# [Records from a collection]
#####

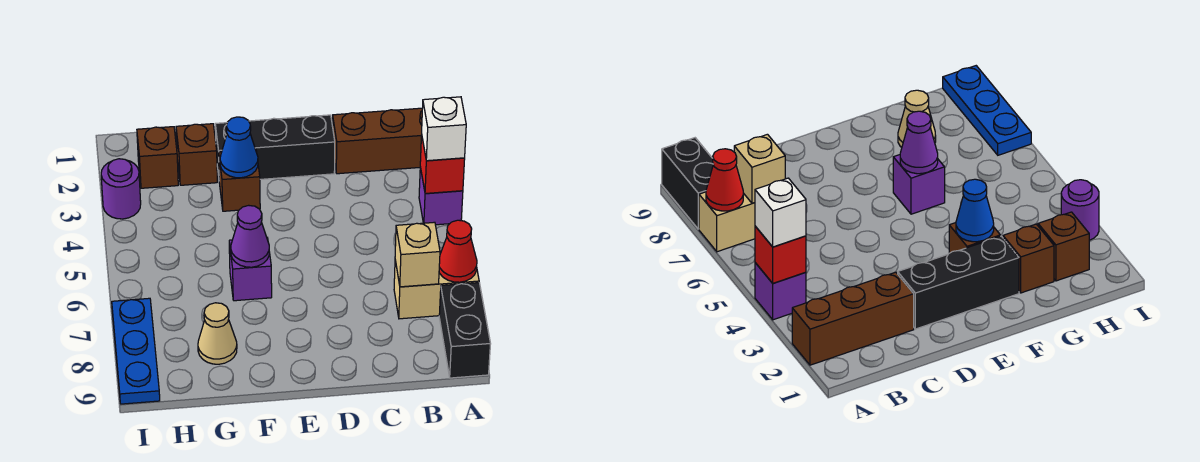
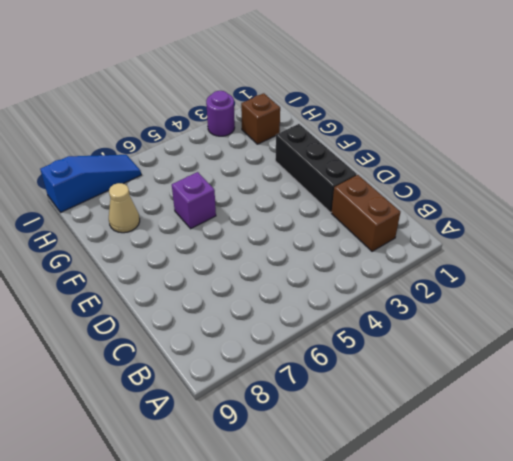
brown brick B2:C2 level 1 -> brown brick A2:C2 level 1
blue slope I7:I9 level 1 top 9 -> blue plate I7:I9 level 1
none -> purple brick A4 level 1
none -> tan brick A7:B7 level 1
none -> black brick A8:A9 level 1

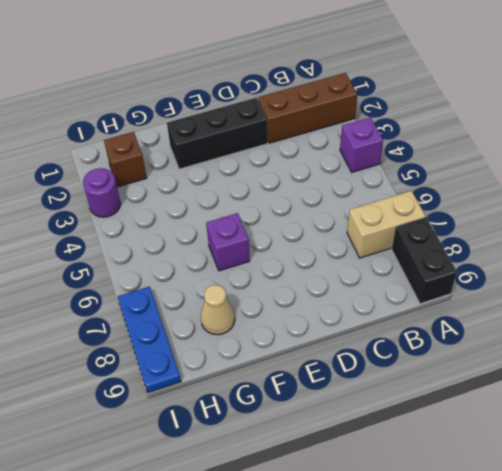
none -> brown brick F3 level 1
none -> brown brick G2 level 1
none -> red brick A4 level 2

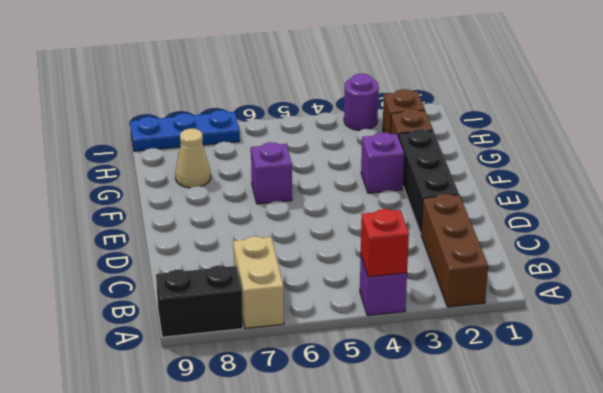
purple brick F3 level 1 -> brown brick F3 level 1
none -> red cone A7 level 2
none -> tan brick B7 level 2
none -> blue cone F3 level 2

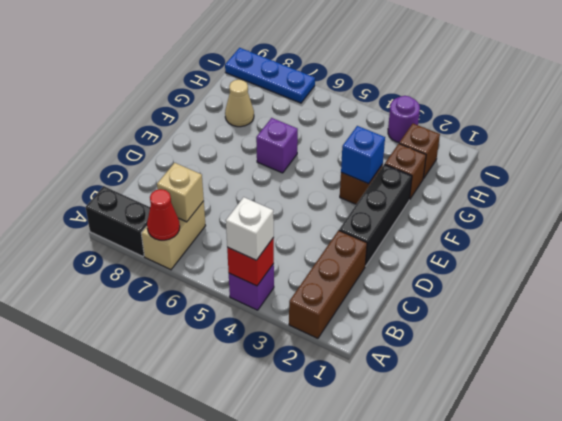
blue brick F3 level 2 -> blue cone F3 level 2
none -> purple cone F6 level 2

#####

# [Exercise details]
Scan the entries above for the word "cone". Report the lines that hold it.

# [Solution to this exercise]
none -> red cone A7 level 2
none -> blue cone F3 level 2
blue brick F3 level 2 -> blue cone F3 level 2
none -> purple cone F6 level 2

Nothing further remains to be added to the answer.